#### Exercise directions
Search the records for the word "cone" and copy every line in which it occurs.

#### Object tracking records
-.-.-
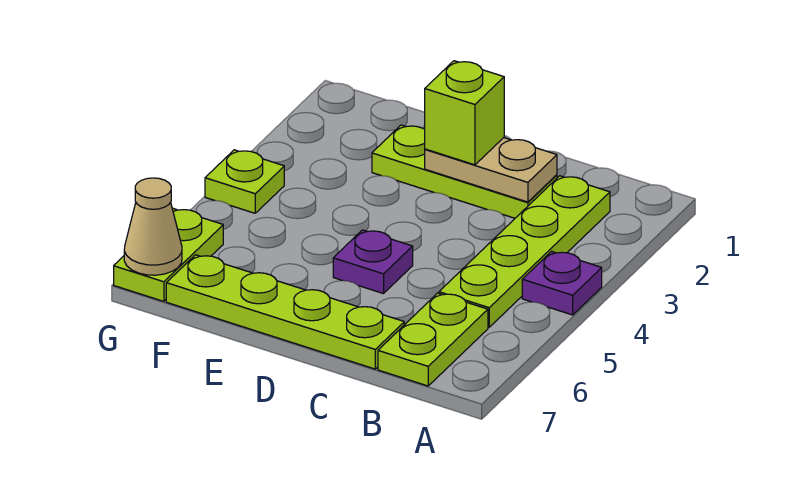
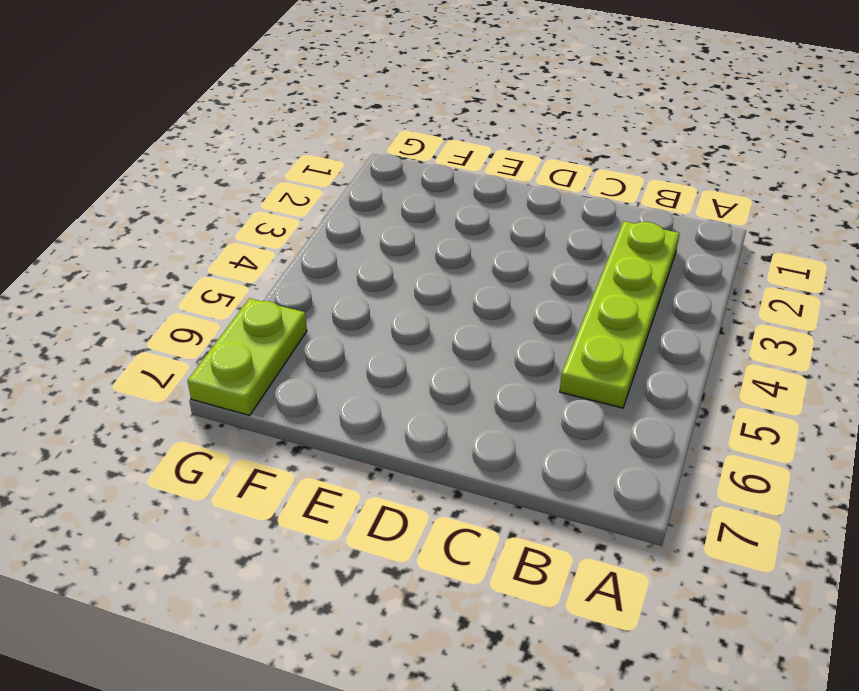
none -> purple 1x1 plate [522,251,602,315]
none -> lime 1x2 plate [378,293,488,386]

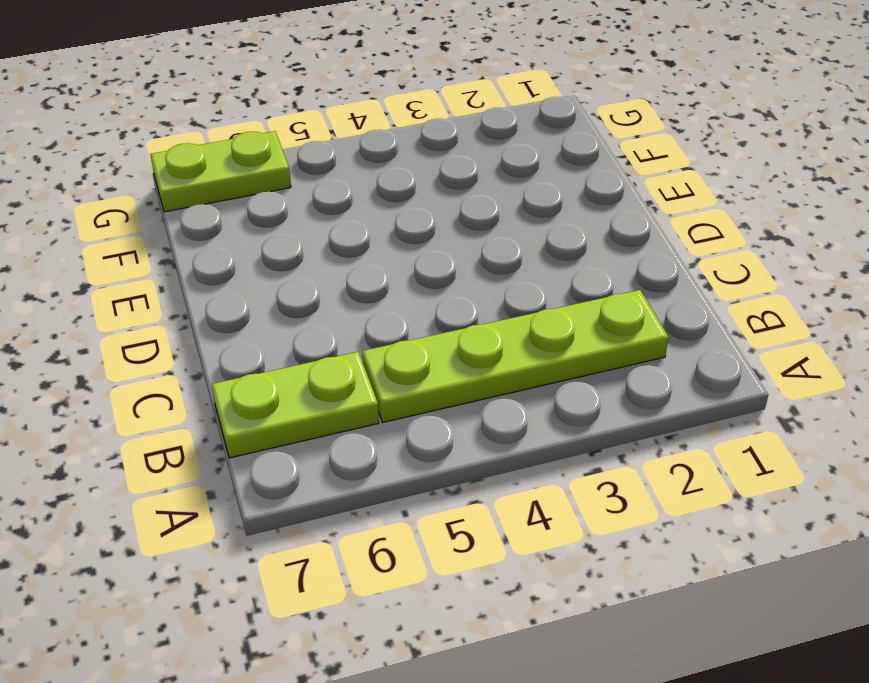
none -> purple 1x1 plate [522,251,602,315]
none -> lime 1x3 plate [372,125,557,218]

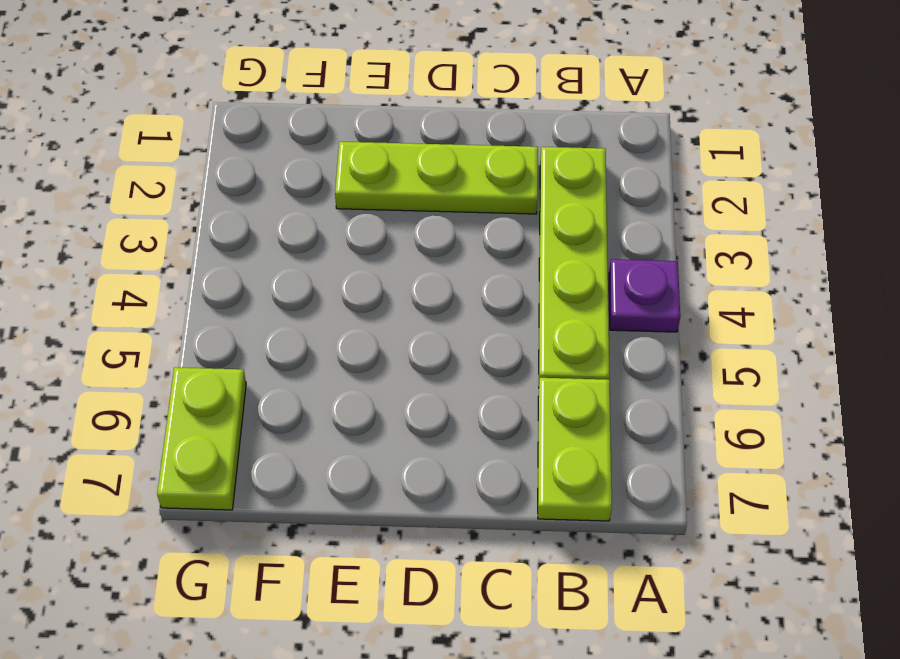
none -> lime 1x4 plate [166,255,404,369]
none -> purple 1x1 plate [333,230,413,294]

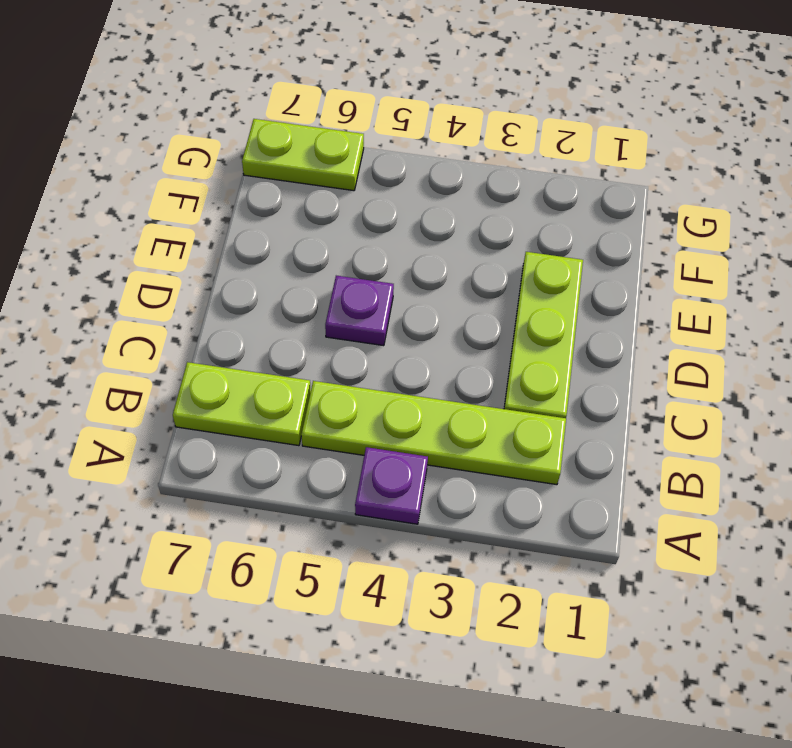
none -> lime 1x4 plate [166,255,404,369]
none -> lime 1x1 plate [205,150,284,213]

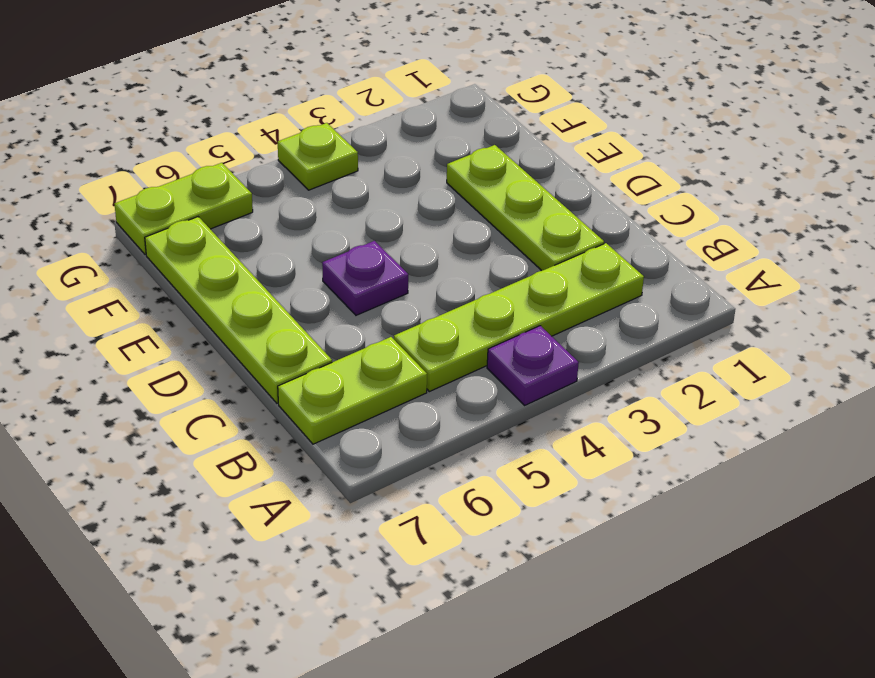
none -> tan 1x2 plate [425,138,557,202]
none -> tan 1x1 cone [124,178,182,275]

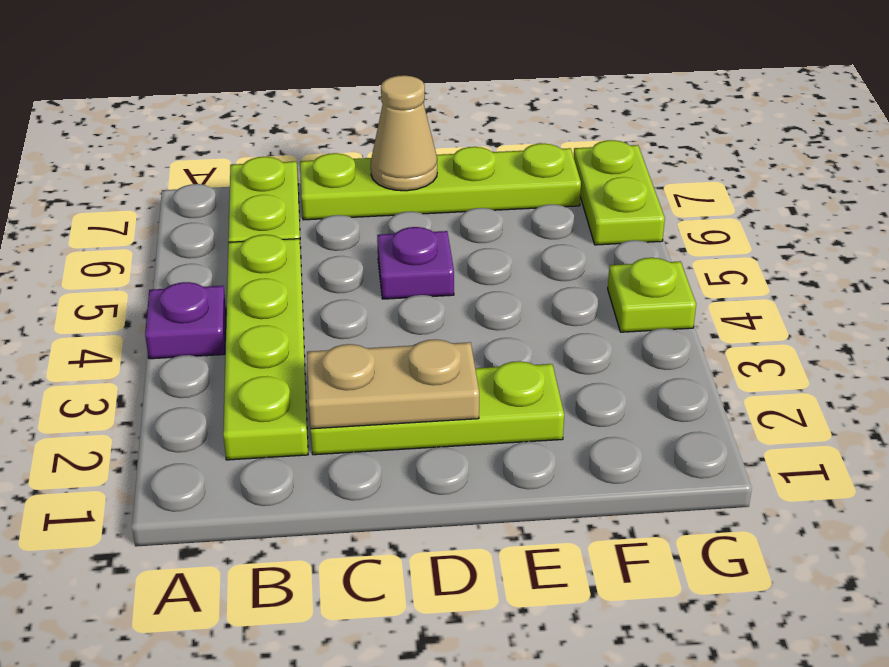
tan 1x1 cone [371,75,437,191] -> tan 1x1 cone moved to [124,178,182,275]
none -> lime 1x1 brick [425,61,504,165]

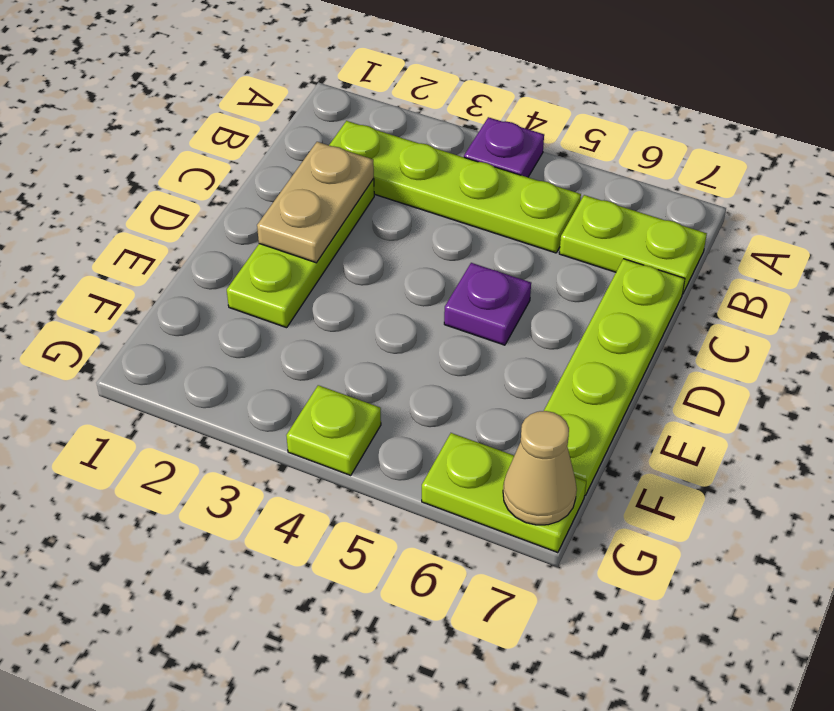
none -> lime 1x1 brick [425,61,504,165]

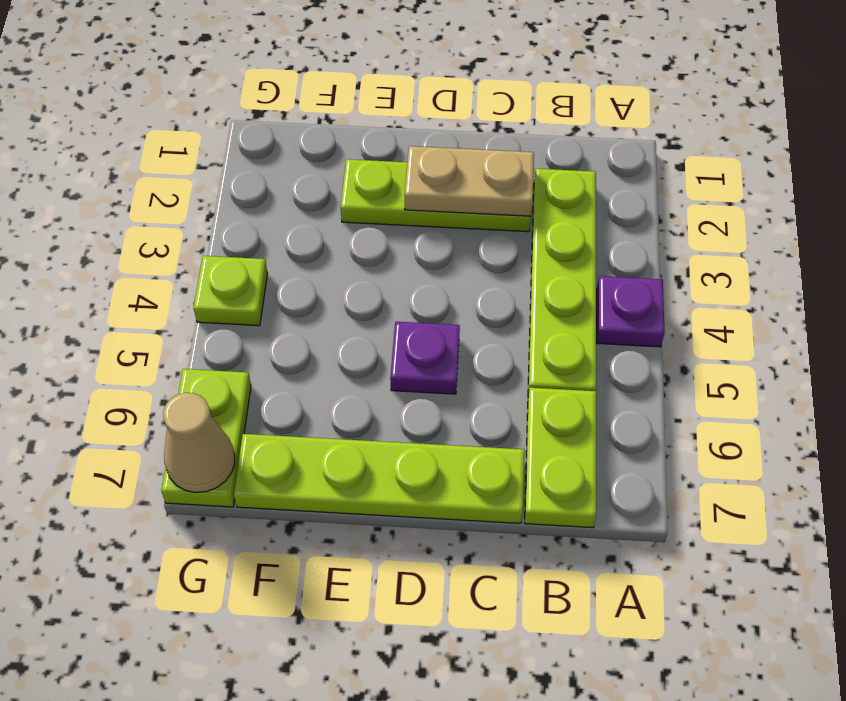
none -> lime 1x1 brick [425,61,504,165]

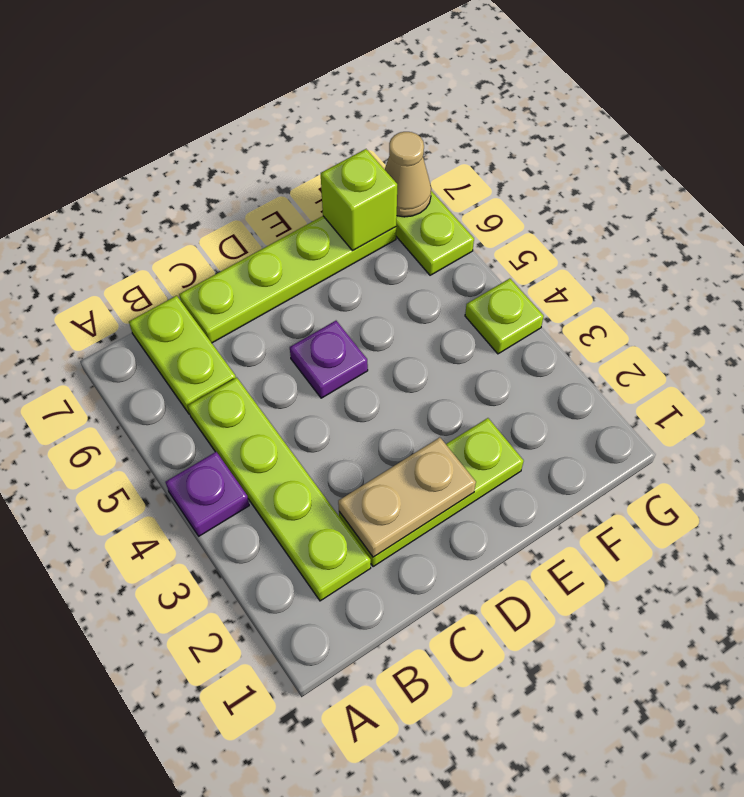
lime 1x1 brick [321,149,397,251] -> lime 1x1 brick moved to [425,61,504,165]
-.-.-
#### Solution below
none -> tan 1x1 cone [124,178,182,275]
tan 1x1 cone [371,75,437,191] -> tan 1x1 cone moved to [124,178,182,275]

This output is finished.